> **Problem details**: An exact reproduction of the listing is wanted, with the pictures dropped.

> **Collected data**:
===
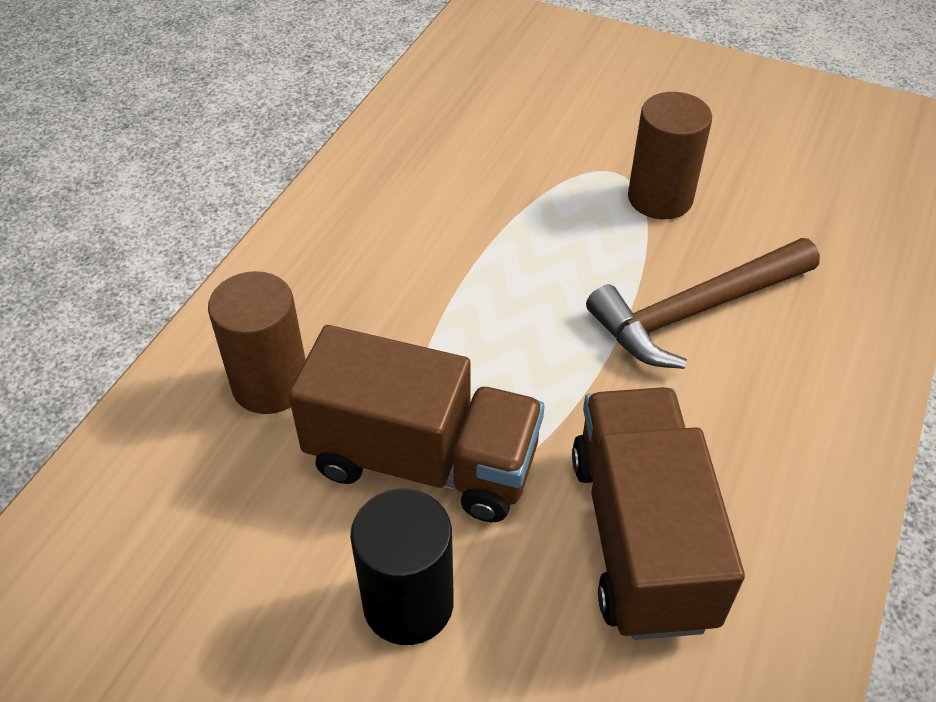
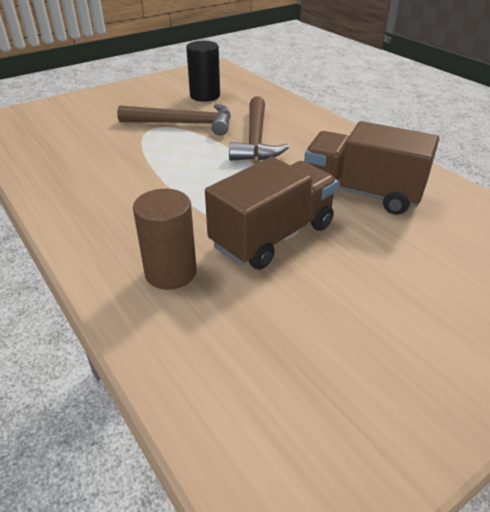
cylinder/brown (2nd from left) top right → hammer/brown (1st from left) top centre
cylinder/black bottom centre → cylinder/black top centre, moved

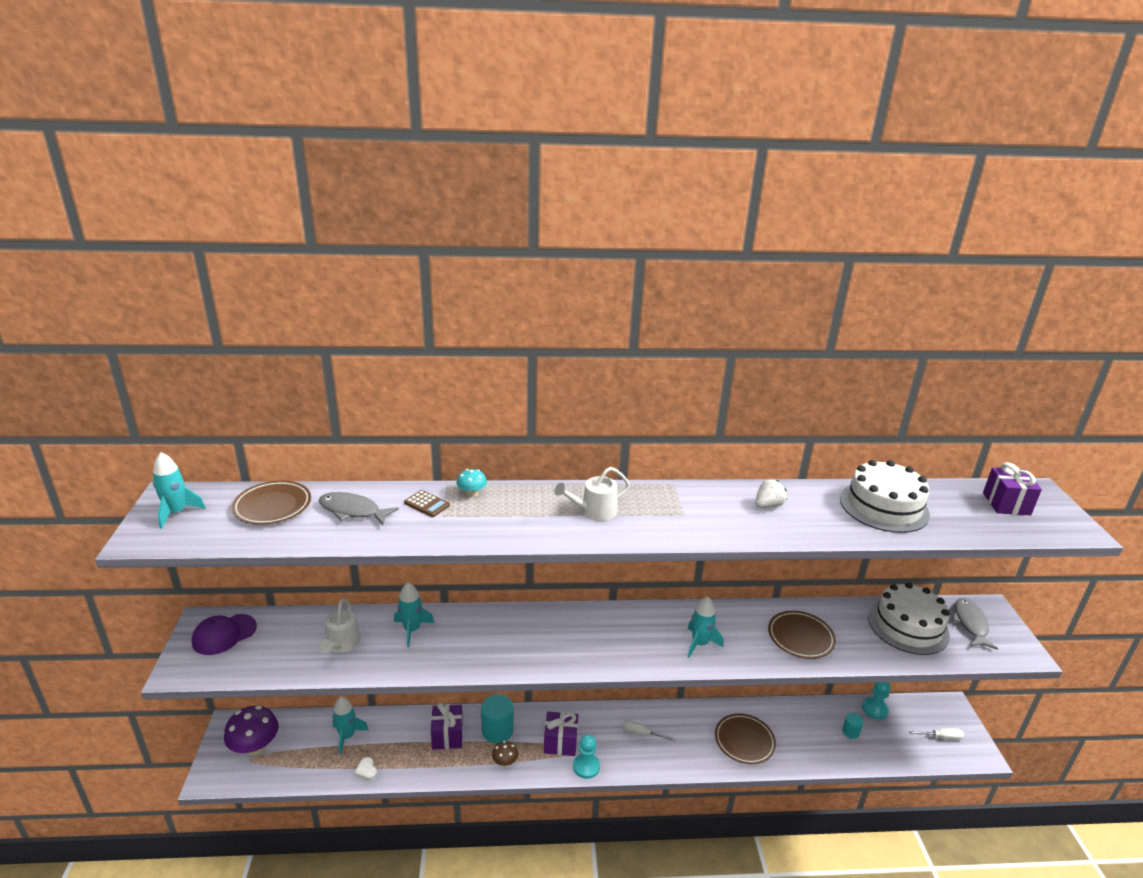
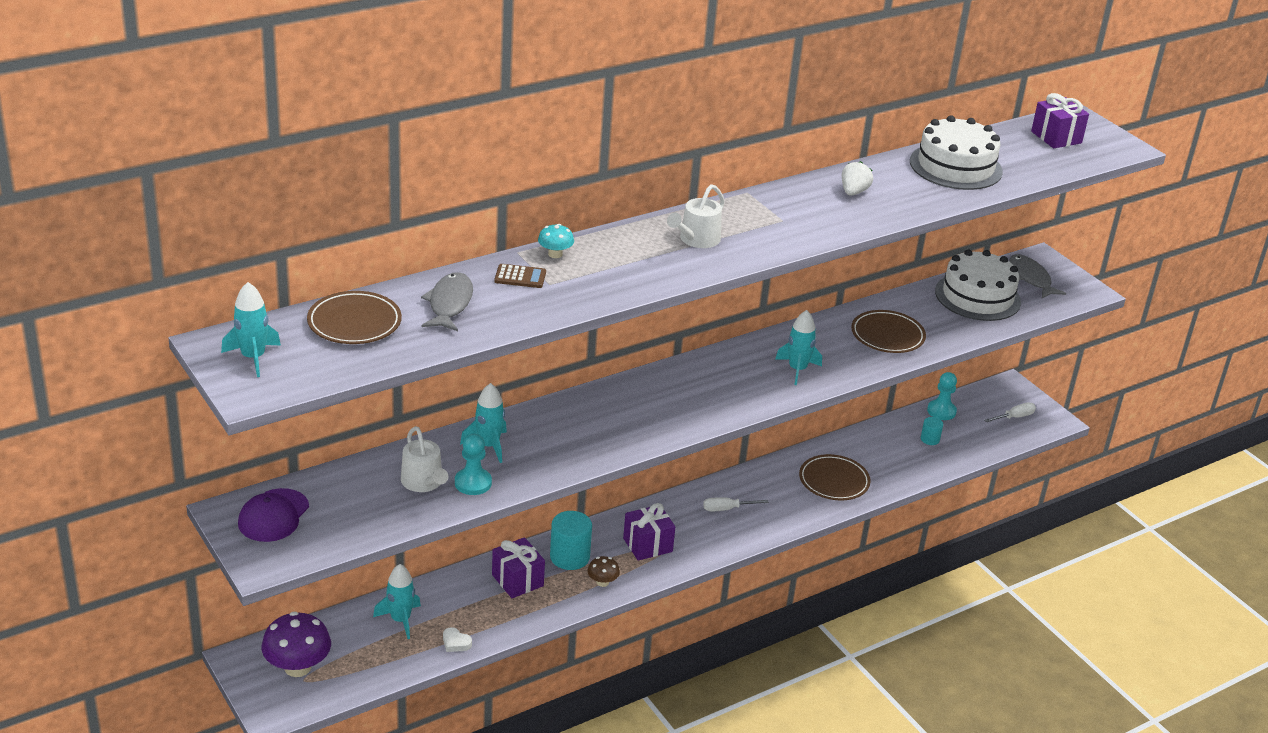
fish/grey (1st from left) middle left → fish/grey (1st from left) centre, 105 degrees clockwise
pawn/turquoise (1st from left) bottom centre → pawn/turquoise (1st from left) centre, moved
===
> **Final answer**:
cylinder/brown (2nd from left) top right → hammer/brown (1st from left) top centre
cylinder/black bottom centre → cylinder/black top centre, moved

fish/grey (1st from left) middle left → fish/grey (1st from left) centre, 105 degrees clockwise
pawn/turquoise (1st from left) bottom centre → pawn/turquoise (1st from left) centre, moved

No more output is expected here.